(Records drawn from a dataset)
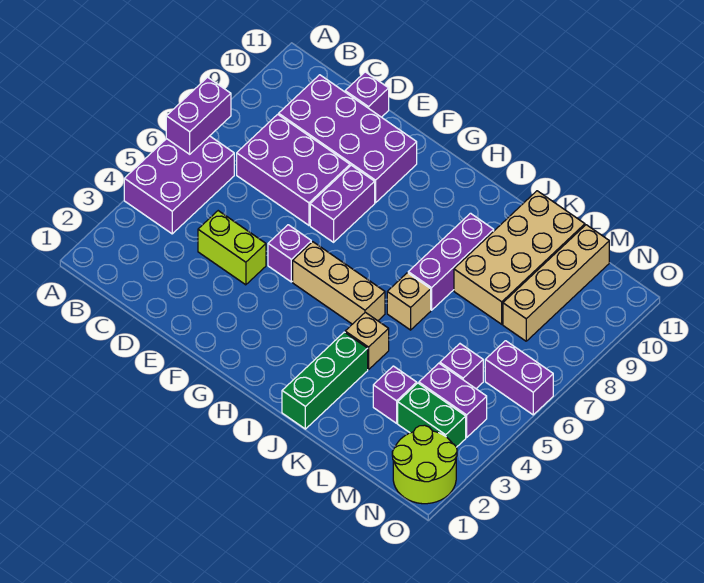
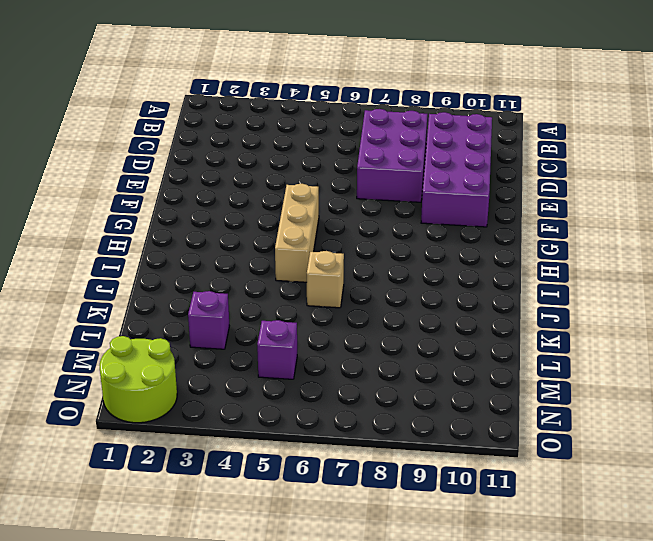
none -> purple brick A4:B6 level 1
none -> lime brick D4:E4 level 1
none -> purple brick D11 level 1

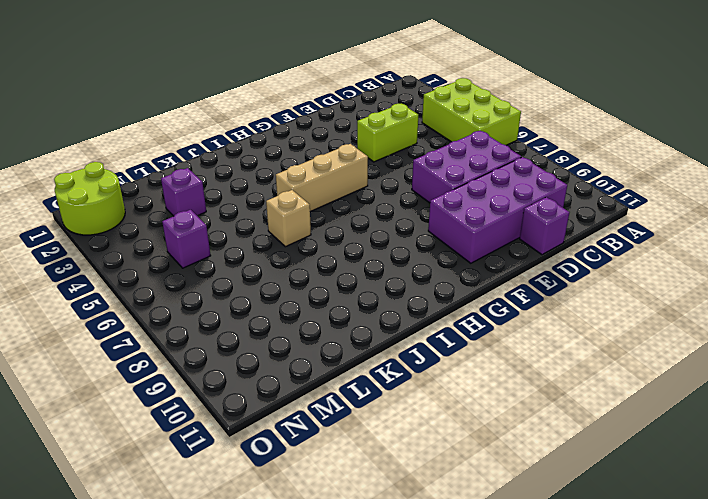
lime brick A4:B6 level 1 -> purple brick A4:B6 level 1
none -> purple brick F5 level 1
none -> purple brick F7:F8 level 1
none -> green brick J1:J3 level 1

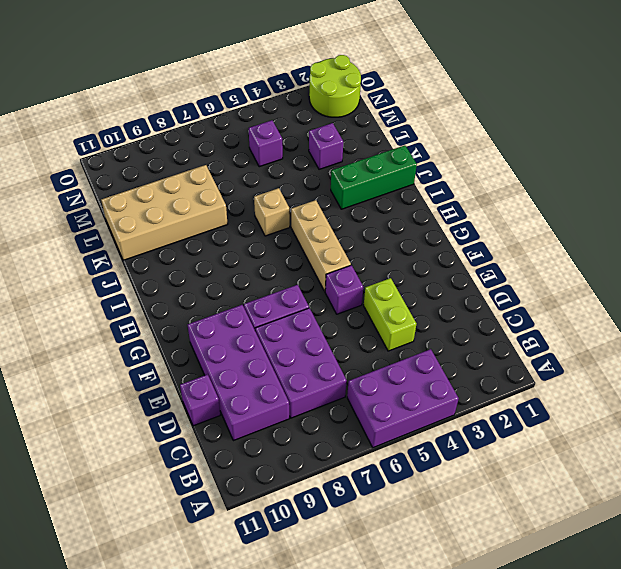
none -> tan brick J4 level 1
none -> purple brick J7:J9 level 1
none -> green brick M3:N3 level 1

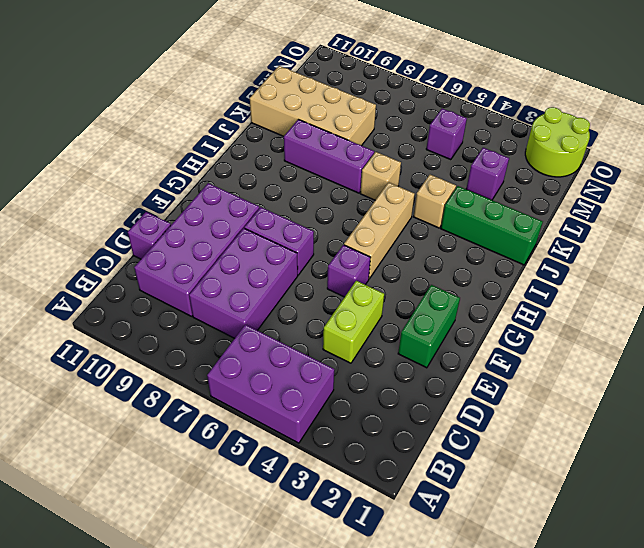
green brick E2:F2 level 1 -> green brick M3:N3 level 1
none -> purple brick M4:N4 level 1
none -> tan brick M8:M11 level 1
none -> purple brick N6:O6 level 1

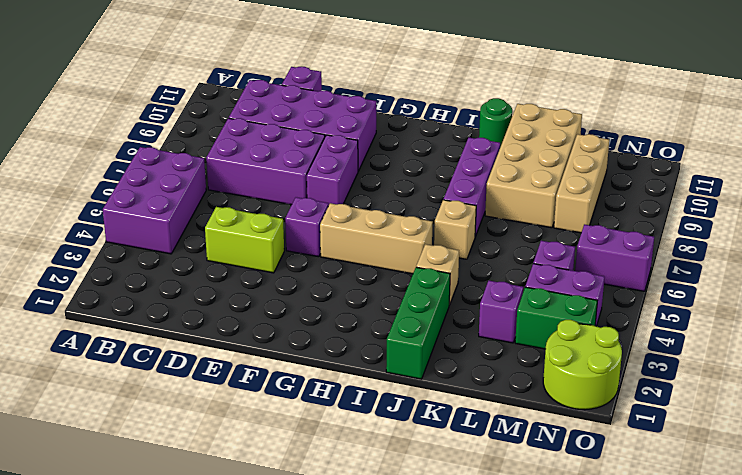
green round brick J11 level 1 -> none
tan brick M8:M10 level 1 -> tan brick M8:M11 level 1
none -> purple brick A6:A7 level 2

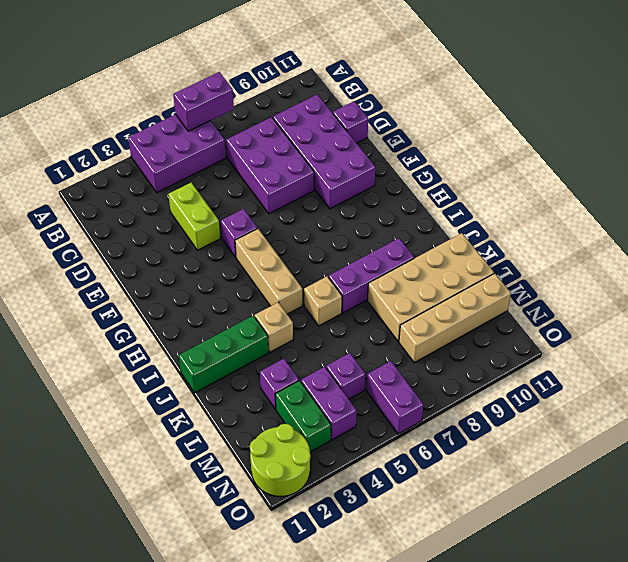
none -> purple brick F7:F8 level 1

→ **WHAT YOU ARE ASKED TO DO**
Find each line of the data above that holds the word "green", then copy it.

→ **WORKED SOLUTION**
none -> green brick J1:J3 level 1
none -> green brick M3:N3 level 1
green brick E2:F2 level 1 -> green brick M3:N3 level 1
green round brick J11 level 1 -> none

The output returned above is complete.